» Problem to work on:
Return the exact lines from the one containing "orange cone B7 level 2 -> none" through the final line of the material below, with both ends kept.

» Records supplied:

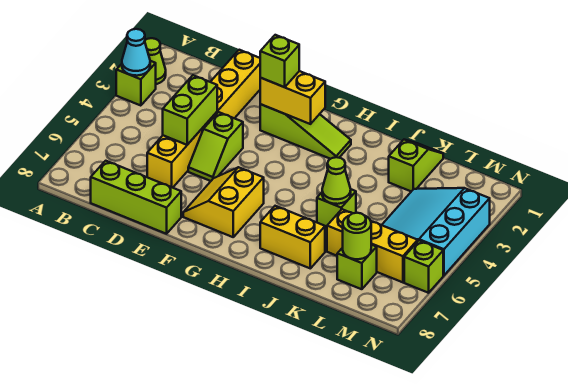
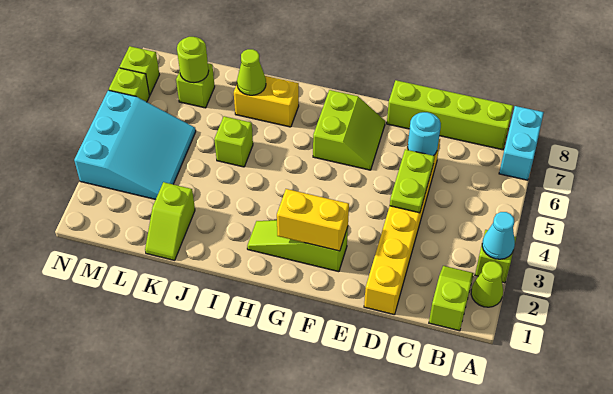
none -> cyan brick A7:A8 level 1
lime brick C8:E8 level 1 -> lime brick B8:E8 level 1
lime brick D4:D5 level 2 -> lime plate D4:D5 level 2
none -> cyan round brick D6 level 2
lime slope E4:E5 level 1 top 4 -> lime slope B1:B2 level 1 top 1
lime brick F2 level 3 -> lime brick N7 level 1
yellow slope F6:G7 level 1 top G -> lime slope F6:G7 level 1 top G
lime cone J5 level 2 -> lime cone J7 level 2
yellow brick K6:M6 level 1 -> none

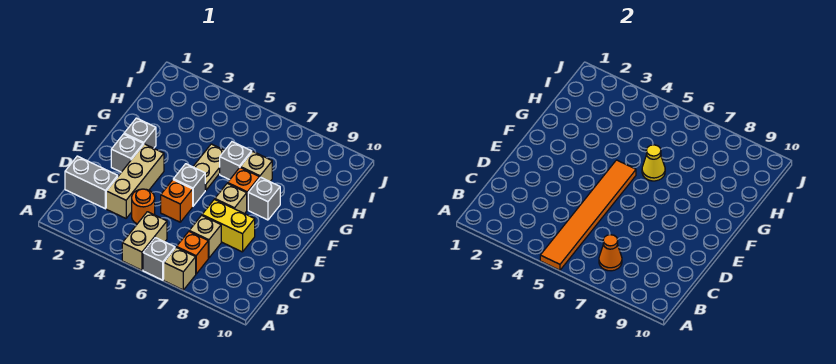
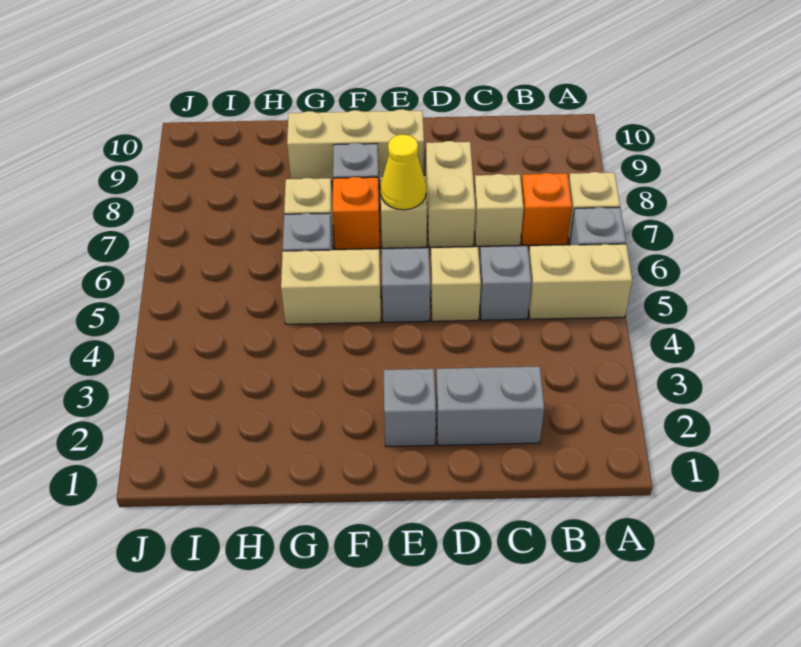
orange tile A5:F5 level 2 -> none
orange cone B7 level 2 -> none
grey brick C1:C2 level 1 -> grey brick C2:D2 level 1
tan brick C3:E3 level 1 -> tan brick E9:G9 level 1
orange round brick C4 level 1 -> none
orange brick D5 level 1 -> tan brick D5 level 1
yellow brick D7:D8 level 1 -> tan brick D7:D8 level 1
grey brick F2 level 1 -> grey brick C5 level 1
tan plate F5:G5 level 1 -> tan brick F5:G5 level 1
yellow cone G6 level 2 -> yellow cone E7 level 2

» Exercise result:
orange cone B7 level 2 -> none
grey brick C1:C2 level 1 -> grey brick C2:D2 level 1
tan brick C3:E3 level 1 -> tan brick E9:G9 level 1
orange round brick C4 level 1 -> none
orange brick D5 level 1 -> tan brick D5 level 1
yellow brick D7:D8 level 1 -> tan brick D7:D8 level 1
grey brick F2 level 1 -> grey brick C5 level 1
tan plate F5:G5 level 1 -> tan brick F5:G5 level 1
yellow cone G6 level 2 -> yellow cone E7 level 2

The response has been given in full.